## Problem requirements
Convert every line of the rows below into a JSON list of strings, with one string per line and any blank lines left out.

* start *

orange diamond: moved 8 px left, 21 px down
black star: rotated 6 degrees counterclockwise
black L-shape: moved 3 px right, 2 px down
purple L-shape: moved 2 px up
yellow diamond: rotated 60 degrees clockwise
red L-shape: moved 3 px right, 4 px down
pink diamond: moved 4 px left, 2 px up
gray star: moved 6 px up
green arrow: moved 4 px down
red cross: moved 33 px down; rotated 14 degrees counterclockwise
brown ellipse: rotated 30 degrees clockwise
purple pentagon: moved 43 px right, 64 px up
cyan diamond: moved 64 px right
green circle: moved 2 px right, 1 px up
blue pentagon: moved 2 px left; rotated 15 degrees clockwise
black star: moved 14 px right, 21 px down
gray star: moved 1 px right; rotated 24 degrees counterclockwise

* end *

## Written answer
[
  "orange diamond: moved 8 px left, 21 px down",
  "black star: rotated 6 degrees counterclockwise",
  "black L-shape: moved 3 px right, 2 px down",
  "purple L-shape: moved 2 px up",
  "yellow diamond: rotated 60 degrees clockwise",
  "red L-shape: moved 3 px right, 4 px down",
  "pink diamond: moved 4 px left, 2 px up",
  "gray star: moved 6 px up",
  "green arrow: moved 4 px down",
  "red cross: moved 33 px down; rotated 14 degrees counterclockwise",
  "brown ellipse: rotated 30 degrees clockwise",
  "purple pentagon: moved 43 px right, 64 px up",
  "cyan diamond: moved 64 px right",
  "green circle: moved 2 px right, 1 px up",
  "blue pentagon: moved 2 px left; rotated 15 degrees clockwise",
  "black star: moved 14 px right, 21 px down",
  "gray star: moved 1 px right; rotated 24 degrees counterclockwise"
]